### Problem statement:
Can the data below be set down again exactly, line for line?

### Data listing:
::::

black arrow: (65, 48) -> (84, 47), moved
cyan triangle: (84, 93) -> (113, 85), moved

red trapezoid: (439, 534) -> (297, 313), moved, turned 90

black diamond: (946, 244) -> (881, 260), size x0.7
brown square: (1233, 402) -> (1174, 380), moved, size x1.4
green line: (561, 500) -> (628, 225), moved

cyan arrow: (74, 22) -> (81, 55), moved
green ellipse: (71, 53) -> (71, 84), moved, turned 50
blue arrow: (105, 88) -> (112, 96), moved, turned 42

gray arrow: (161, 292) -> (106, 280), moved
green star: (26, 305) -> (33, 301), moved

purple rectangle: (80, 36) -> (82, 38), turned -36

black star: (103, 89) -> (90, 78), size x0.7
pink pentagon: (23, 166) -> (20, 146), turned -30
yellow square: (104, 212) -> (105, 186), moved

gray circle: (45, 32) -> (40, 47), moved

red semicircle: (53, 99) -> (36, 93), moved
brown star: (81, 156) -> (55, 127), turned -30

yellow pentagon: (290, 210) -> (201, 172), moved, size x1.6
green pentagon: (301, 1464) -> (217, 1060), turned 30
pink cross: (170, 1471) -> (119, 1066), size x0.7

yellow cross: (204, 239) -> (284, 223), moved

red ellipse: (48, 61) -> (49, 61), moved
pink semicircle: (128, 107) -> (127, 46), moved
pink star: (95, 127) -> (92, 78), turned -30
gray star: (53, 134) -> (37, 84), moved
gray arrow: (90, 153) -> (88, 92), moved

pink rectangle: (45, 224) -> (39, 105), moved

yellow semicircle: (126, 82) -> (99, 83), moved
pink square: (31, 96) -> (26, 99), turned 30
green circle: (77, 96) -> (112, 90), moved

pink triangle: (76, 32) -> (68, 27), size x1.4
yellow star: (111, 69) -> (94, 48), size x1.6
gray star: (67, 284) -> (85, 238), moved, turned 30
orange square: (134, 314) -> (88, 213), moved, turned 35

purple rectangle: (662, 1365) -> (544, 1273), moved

::::

### Result of the exercise:
black arrow: (65, 48) -> (84, 47), moved
cyan triangle: (84, 93) -> (113, 85), moved

red trapezoid: (439, 534) -> (297, 313), moved, turned 90

black diamond: (946, 244) -> (881, 260), size x0.7
brown square: (1233, 402) -> (1174, 380), moved, size x1.4
green line: (561, 500) -> (628, 225), moved

cyan arrow: (74, 22) -> (81, 55), moved
green ellipse: (71, 53) -> (71, 84), moved, turned 50
blue arrow: (105, 88) -> (112, 96), moved, turned 42

gray arrow: (161, 292) -> (106, 280), moved
green star: (26, 305) -> (33, 301), moved

purple rectangle: (80, 36) -> (82, 38), turned -36

black star: (103, 89) -> (90, 78), size x0.7
pink pentagon: (23, 166) -> (20, 146), turned -30
yellow square: (104, 212) -> (105, 186), moved

gray circle: (45, 32) -> (40, 47), moved

red semicircle: (53, 99) -> (36, 93), moved
brown star: (81, 156) -> (55, 127), turned -30

yellow pentagon: (290, 210) -> (201, 172), moved, size x1.6
green pentagon: (301, 1464) -> (217, 1060), turned 30
pink cross: (170, 1471) -> (119, 1066), size x0.7

yellow cross: (204, 239) -> (284, 223), moved

red ellipse: (48, 61) -> (49, 61), moved
pink semicircle: (128, 107) -> (127, 46), moved
pink star: (95, 127) -> (92, 78), turned -30
gray star: (53, 134) -> (37, 84), moved
gray arrow: (90, 153) -> (88, 92), moved

pink rectangle: (45, 224) -> (39, 105), moved

yellow semicircle: (126, 82) -> (99, 83), moved
pink square: (31, 96) -> (26, 99), turned 30
green circle: (77, 96) -> (112, 90), moved

pink triangle: (76, 32) -> (68, 27), size x1.4
yellow star: (111, 69) -> (94, 48), size x1.6
gray star: (67, 284) -> (85, 238), moved, turned 30
orange square: (134, 314) -> (88, 213), moved, turned 35

purple rectangle: (662, 1365) -> (544, 1273), moved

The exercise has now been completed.